* **INSTRUCTIONS TO FOLLOW**: For the records below, print the lines from the line with "camera: 30 degrees left, 10 degrees down" through the line with "red strawberry [667,259,695,287]" exactly as written; include both end lines and exclude the rest.

Stored items from a collection
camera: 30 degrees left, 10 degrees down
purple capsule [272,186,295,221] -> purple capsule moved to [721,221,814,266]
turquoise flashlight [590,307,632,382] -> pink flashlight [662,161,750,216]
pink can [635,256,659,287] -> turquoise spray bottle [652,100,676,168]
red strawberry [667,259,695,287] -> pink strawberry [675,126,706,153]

==

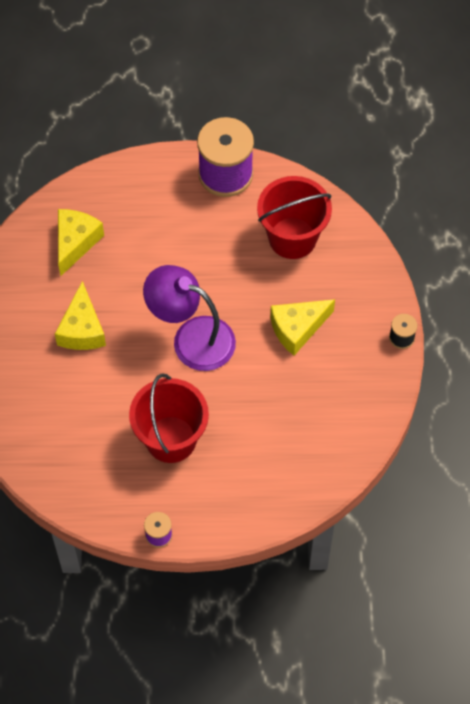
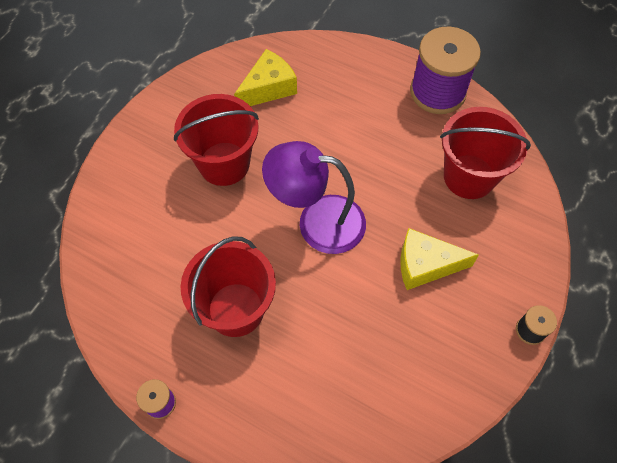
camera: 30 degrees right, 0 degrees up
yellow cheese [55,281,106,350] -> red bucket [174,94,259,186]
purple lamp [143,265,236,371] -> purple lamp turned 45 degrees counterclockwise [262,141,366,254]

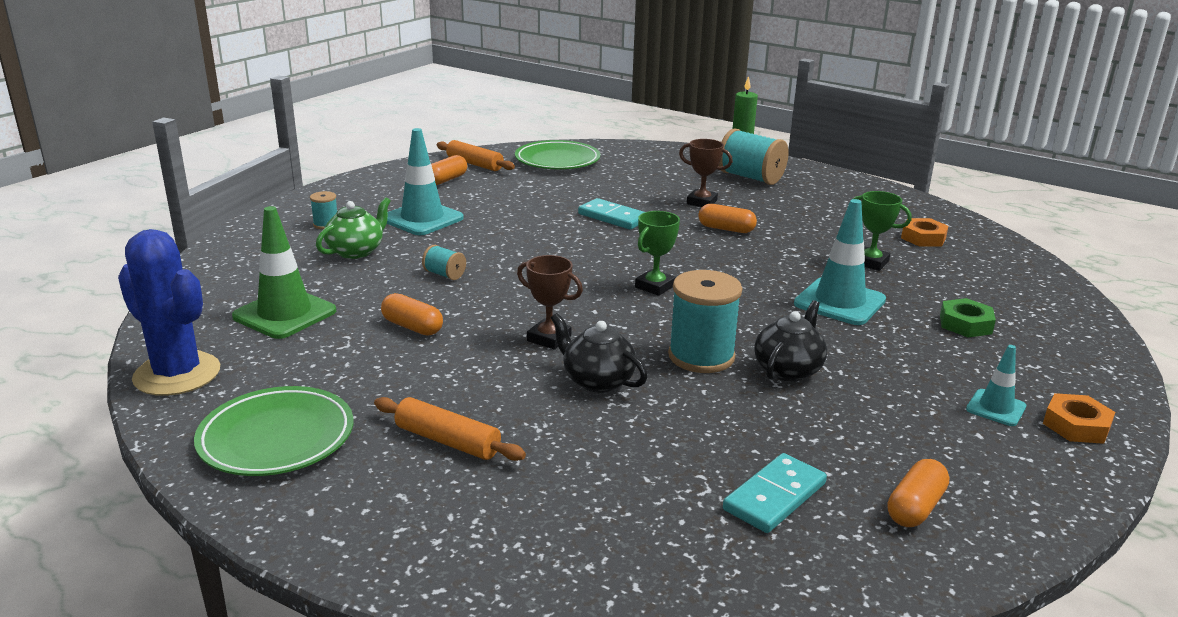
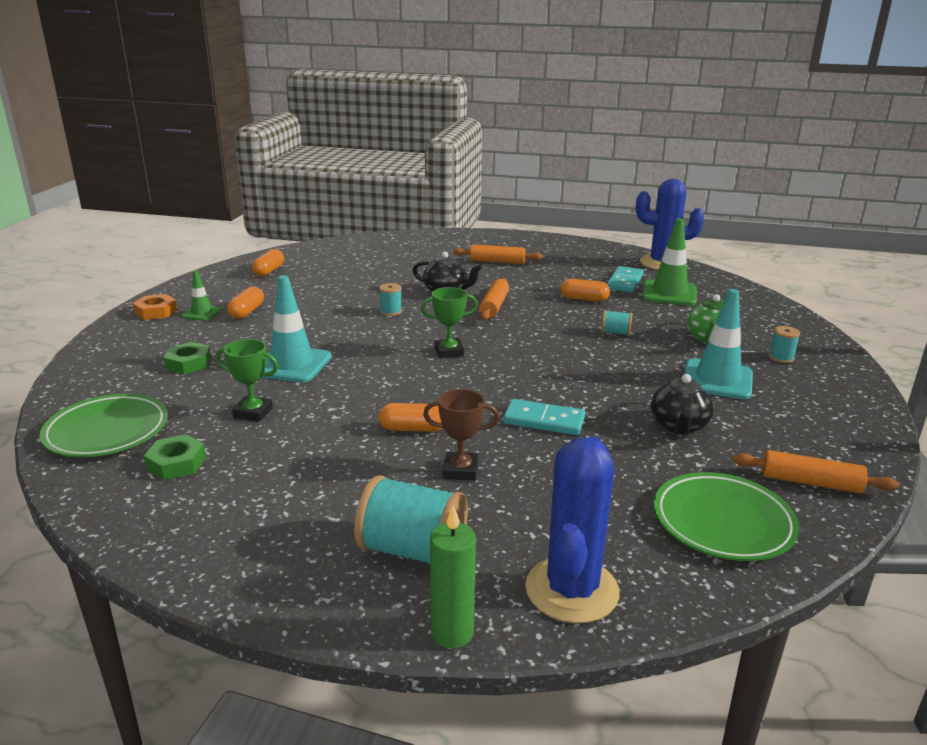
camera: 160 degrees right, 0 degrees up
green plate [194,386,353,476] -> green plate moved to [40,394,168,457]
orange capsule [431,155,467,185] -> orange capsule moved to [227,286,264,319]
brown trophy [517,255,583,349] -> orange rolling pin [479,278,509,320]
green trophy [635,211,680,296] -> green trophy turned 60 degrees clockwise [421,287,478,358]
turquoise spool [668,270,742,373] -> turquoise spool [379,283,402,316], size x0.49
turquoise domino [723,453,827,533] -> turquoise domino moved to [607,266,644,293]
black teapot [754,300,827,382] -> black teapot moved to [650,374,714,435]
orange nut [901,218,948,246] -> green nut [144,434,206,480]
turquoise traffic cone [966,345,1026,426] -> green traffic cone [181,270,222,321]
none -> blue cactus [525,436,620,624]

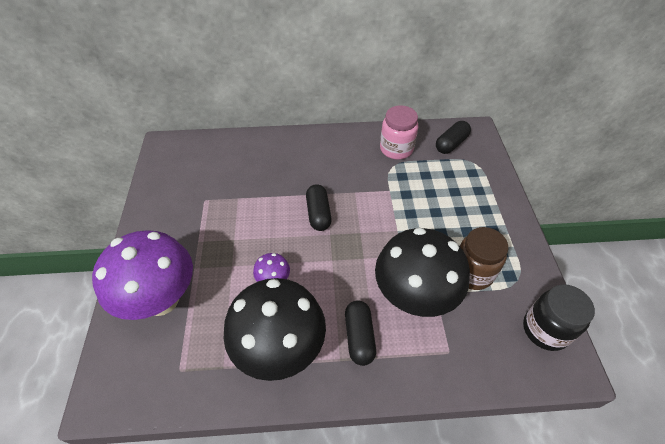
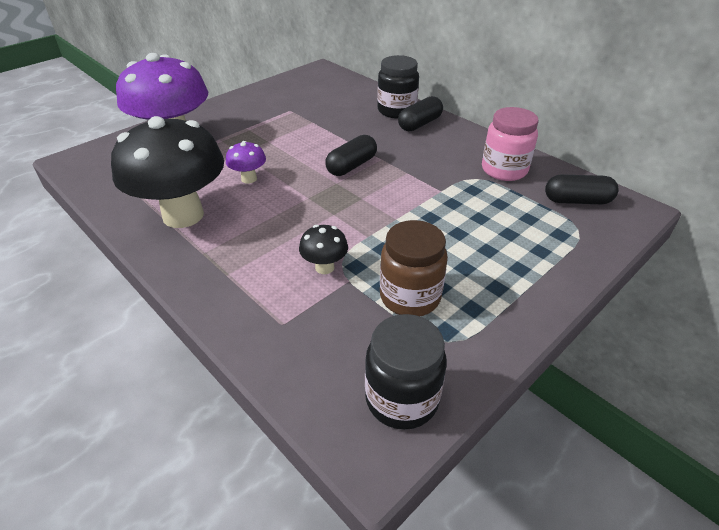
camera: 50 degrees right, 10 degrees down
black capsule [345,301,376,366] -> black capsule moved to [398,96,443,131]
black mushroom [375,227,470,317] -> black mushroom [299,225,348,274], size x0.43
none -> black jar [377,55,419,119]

* **ANSWER SPACE**:
camera: 30 degrees left, 10 degrees down
purple capsule [272,186,295,221] -> purple capsule moved to [721,221,814,266]
turquoise flashlight [590,307,632,382] -> pink flashlight [662,161,750,216]
pink can [635,256,659,287] -> turquoise spray bottle [652,100,676,168]
red strawberry [667,259,695,287] -> pink strawberry [675,126,706,153]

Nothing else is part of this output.